BEGIN Entries shown

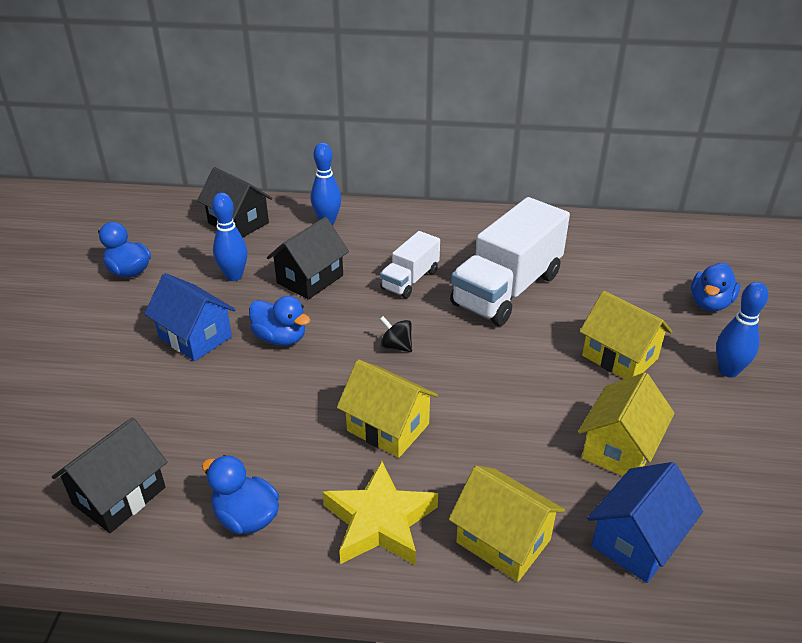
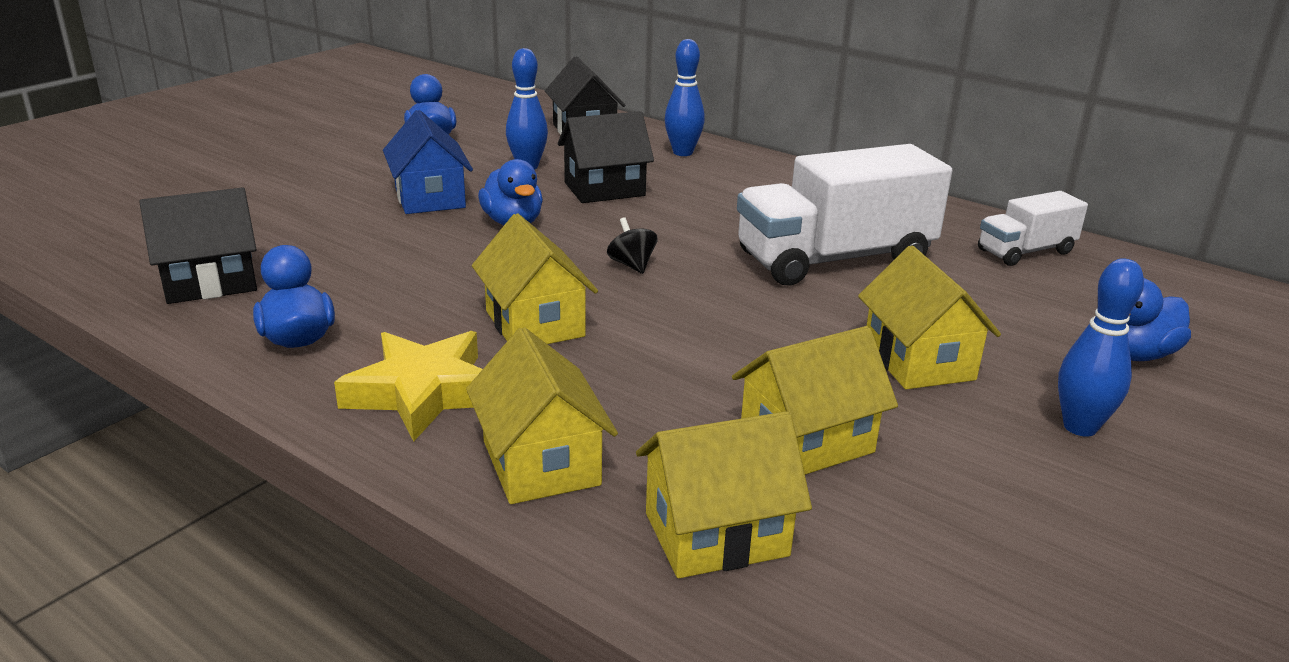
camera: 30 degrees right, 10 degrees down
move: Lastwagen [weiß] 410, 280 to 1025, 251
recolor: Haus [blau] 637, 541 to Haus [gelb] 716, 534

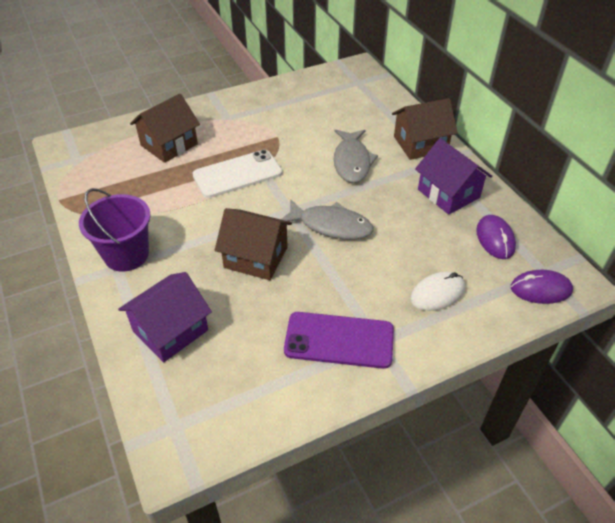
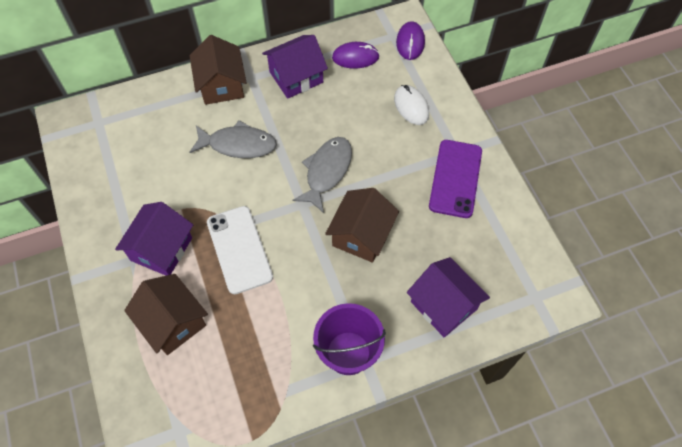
camera: 85 degrees left, 15 degrees up
insert: Haus [lila] 161, 249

END Entries shown

* _Exercise goal_
Start at the line holding "recolor: Haus [blau]" and stop at the last line of the entries above. Repeat those lines exactly, pictures excluded.

* _Problem solution_
recolor: Haus [blau] 637, 541 to Haus [gelb] 716, 534

camera: 85 degrees left, 15 degrees up
insert: Haus [lila] 161, 249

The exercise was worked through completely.